**Supplied material:**
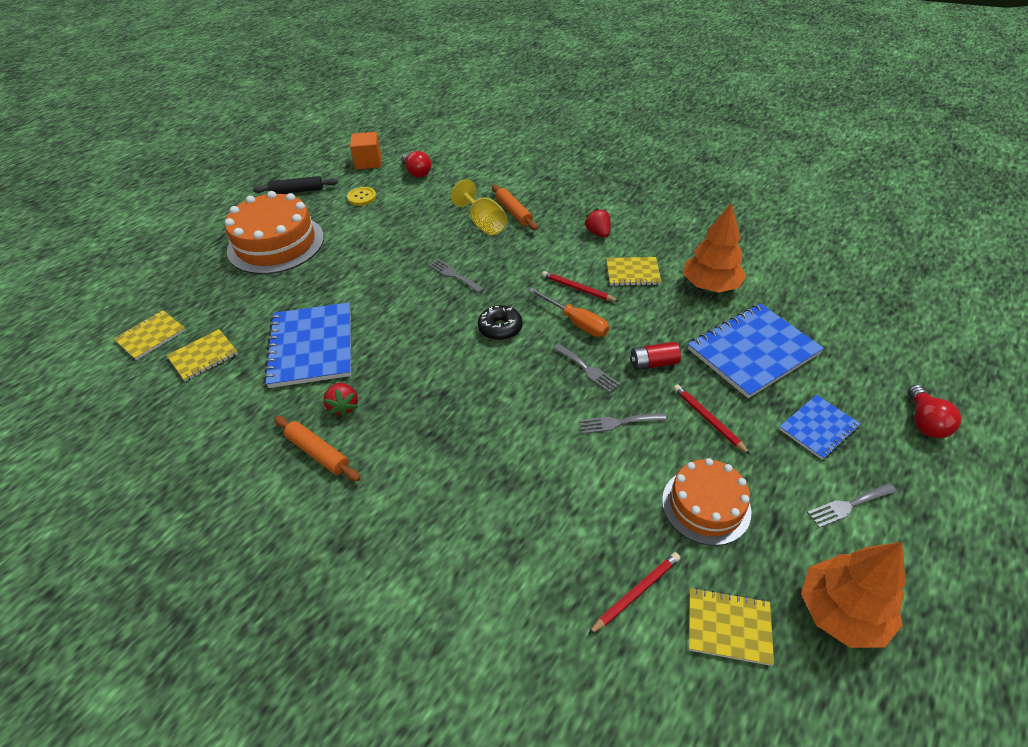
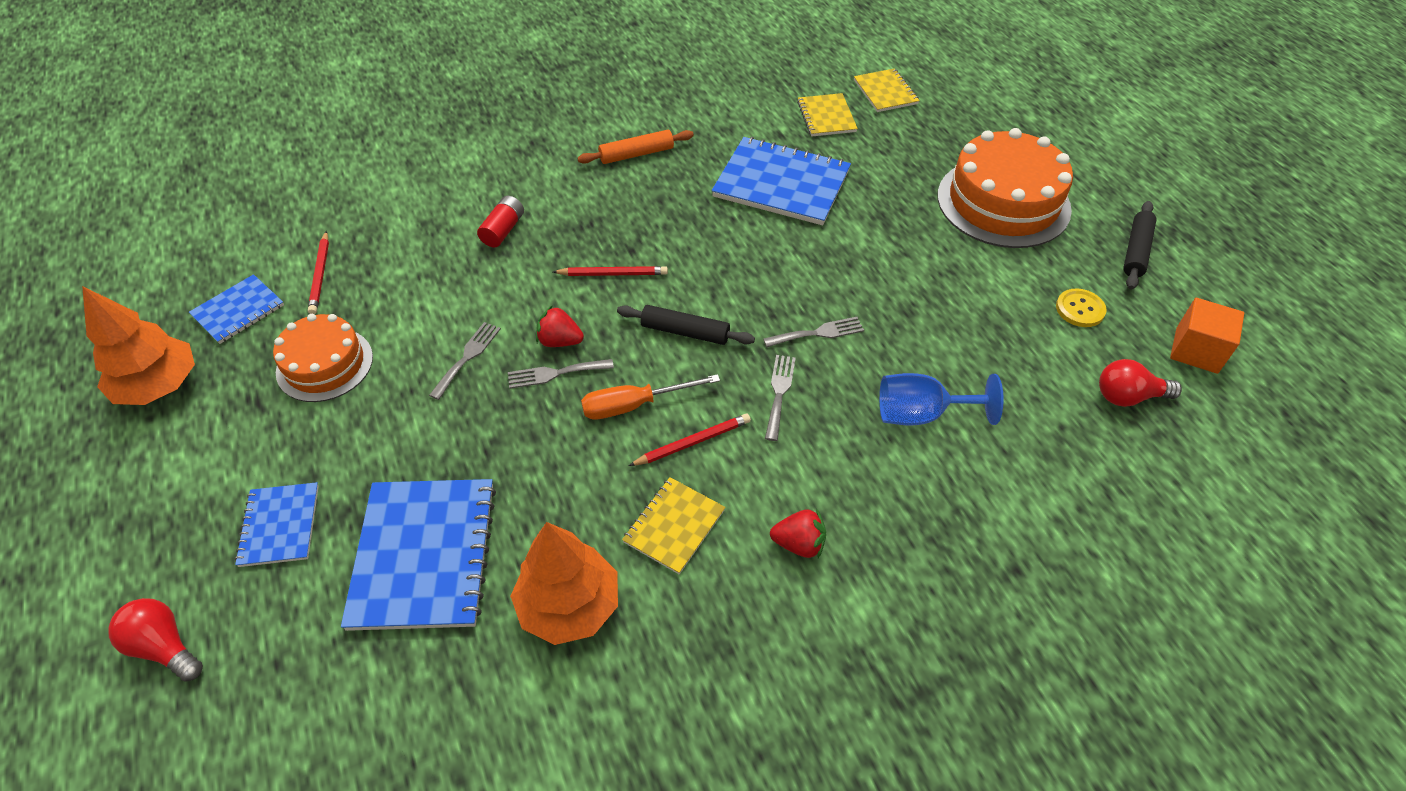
camera: 120 degrees right, 5 degrees up
(344, 406) = (676, 182): red strawberry -> red strawberry (560, 341)
(483, 223) = (921, 414): yellow goblet -> blue goblet
(500, 328) = (685, 332): black donut -> black rolling pin
(513, 212) = (929, 465): orange rolling pin -> none
(653, 363) = (506, 438): red battery -> red battery (503, 230)
(708, 419) = (393, 433): red pencil -> red pencil (613, 274)
(728, 627) = (238, 311): yellow notebook -> blue notebook
(848, 505) = (200, 472): grey fork -> grey fork (779, 393)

**Prompt:**
Return word for word the line with "(728, 627) = (238, 311): yellow" and every line after it through the end of the records above.

**Exercise answer:**
(728, 627) = (238, 311): yellow notebook -> blue notebook
(848, 505) = (200, 472): grey fork -> grey fork (779, 393)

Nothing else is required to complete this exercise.